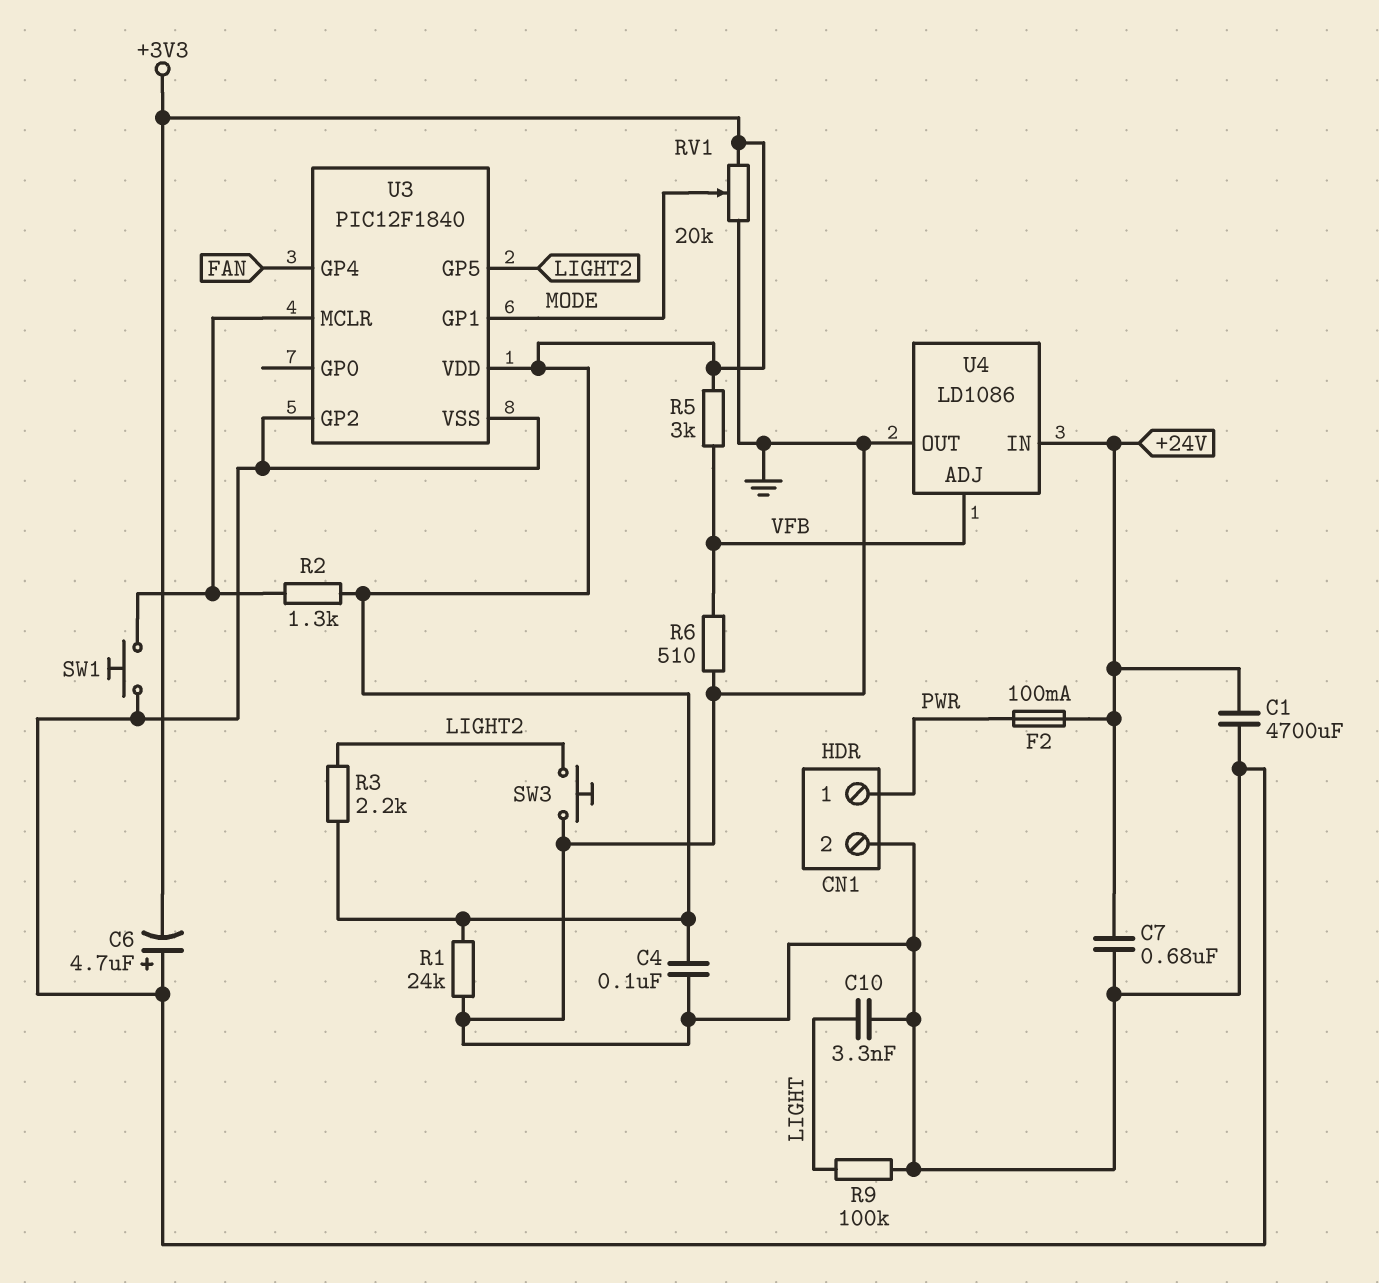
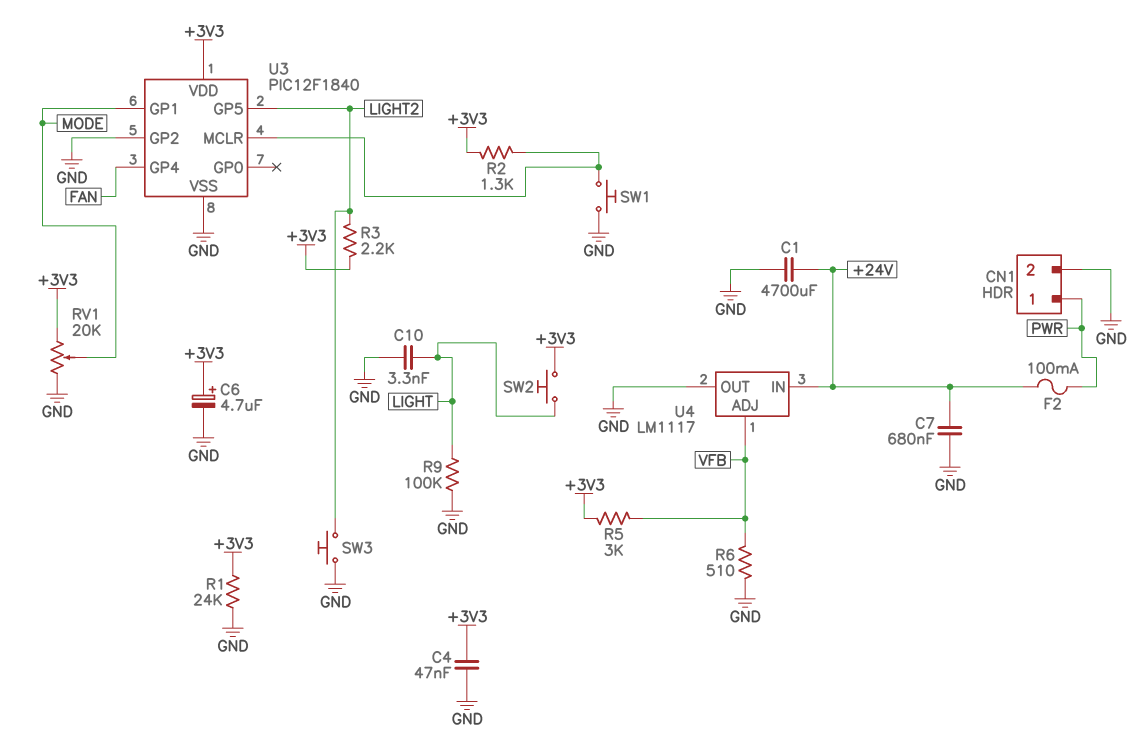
C4: 100nF (+3V3, GND) -> 47nF (+3V3, GND)
C6: 4.7uF (plus GND, minus +3V3) -> 4.7uF (plus +3V3, minus GND)
SW2: none -> button (+3V3, LIGHT)
U4: LD1086 -> LM1117

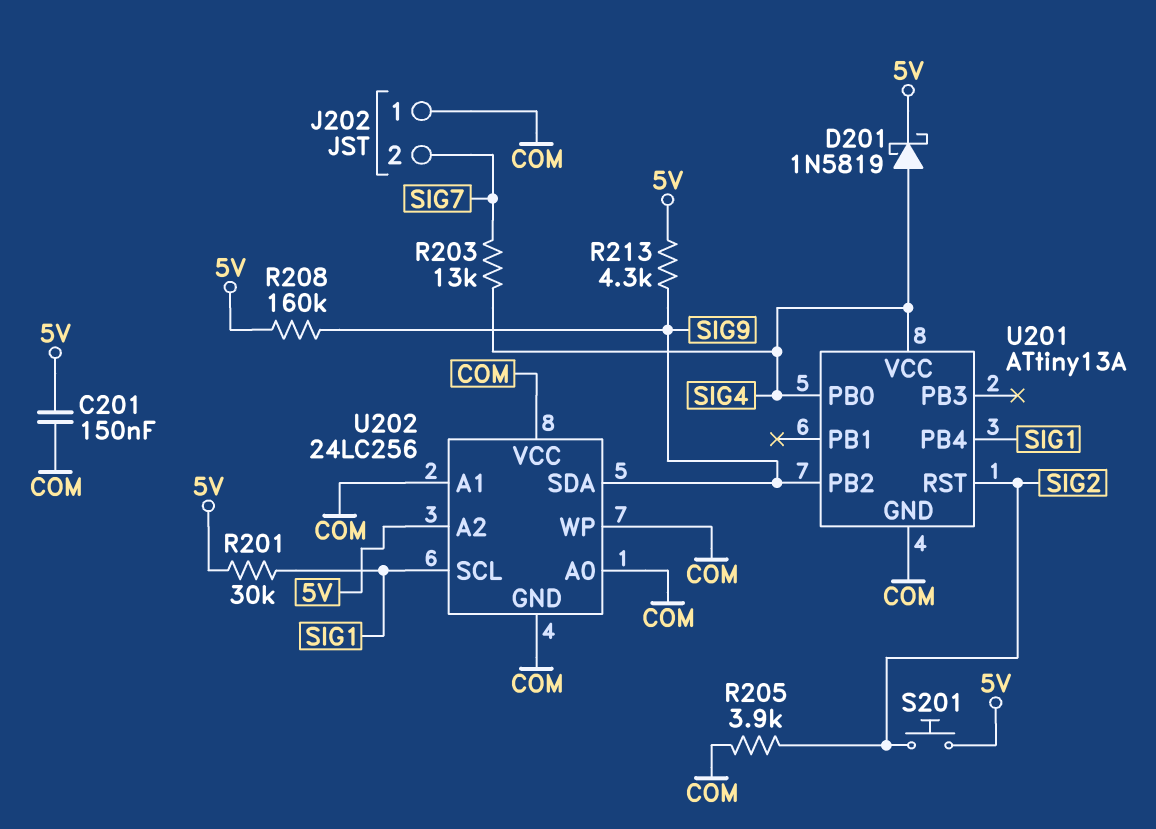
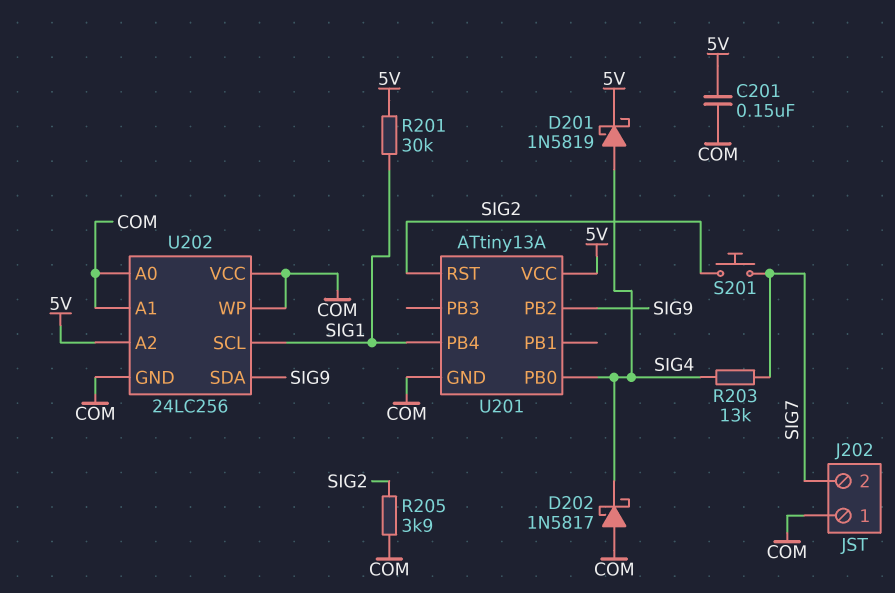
D202: none -> schottky 1N5817 (A COM, K SIG4)
R208: 160k (5V, SIG9) -> none
R213: 4.3k (5V, SIG9) -> none
S201: button (5V, SIG2) -> button (SIG2, SIG7)
U201 pin VCC: SIG4 -> 5V

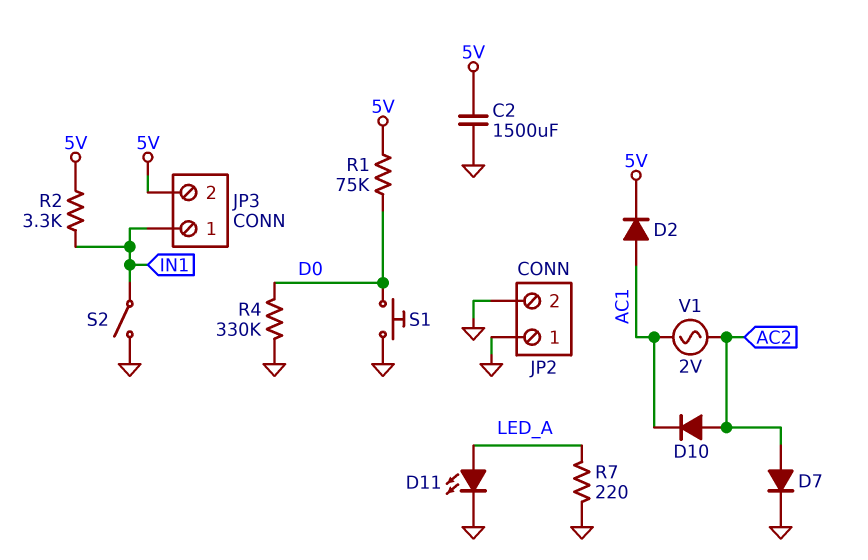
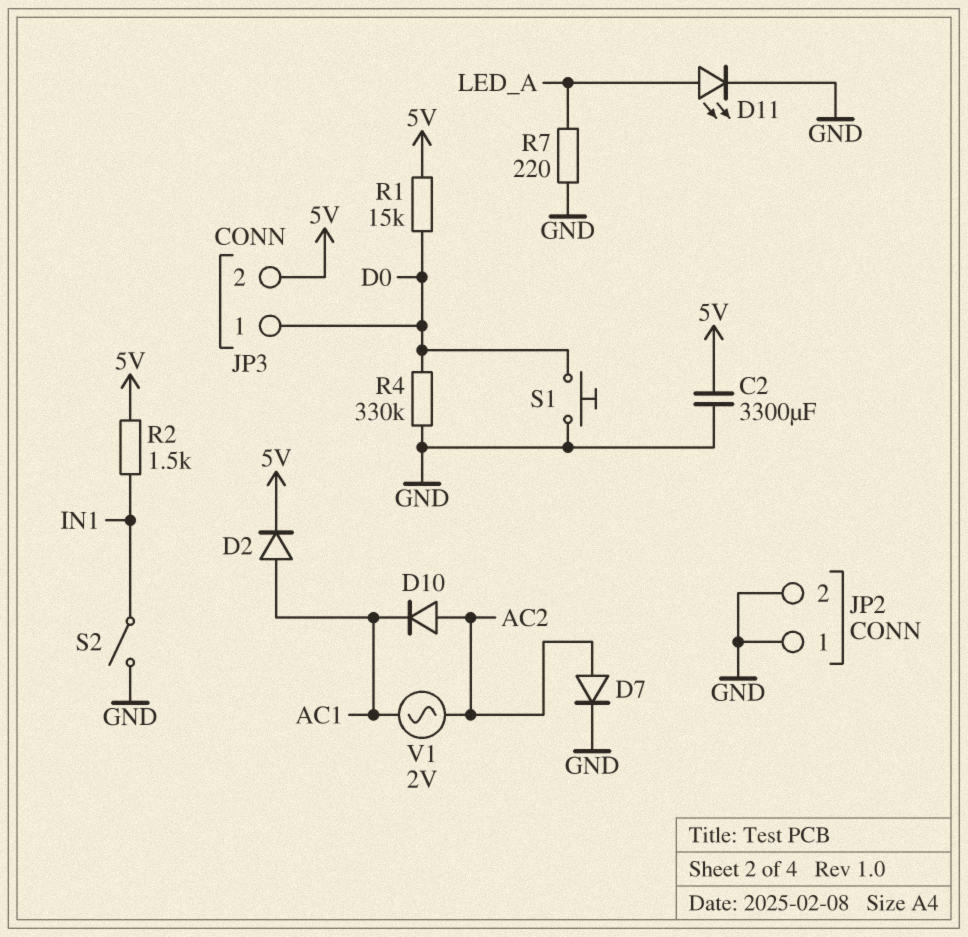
C2: 1500uF (5V, GND) -> 3300uF (5V, GND)
JP3 pin 1: IN1 -> D0
R1: 75k (5V, D0) -> 15k (5V, D0)
R2: 3.3k (5V, IN1) -> 1.5k (5V, IN1)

- _AIM OF THE EXERCISE_:
Everything from the line containing "D202: none -> schottky 1N5817 (A COM, K SIG4)" to the last line of the listing above must be reproduced exactly, with no pictures included.

- _SOLUTION TO THE EXERCISE_:
D202: none -> schottky 1N5817 (A COM, K SIG4)
R208: 160k (5V, SIG9) -> none
R213: 4.3k (5V, SIG9) -> none
S201: button (5V, SIG2) -> button (SIG2, SIG7)
U201 pin VCC: SIG4 -> 5V

C2: 1500uF (5V, GND) -> 3300uF (5V, GND)
JP3 pin 1: IN1 -> D0
R1: 75k (5V, D0) -> 15k (5V, D0)
R2: 3.3k (5V, IN1) -> 1.5k (5V, IN1)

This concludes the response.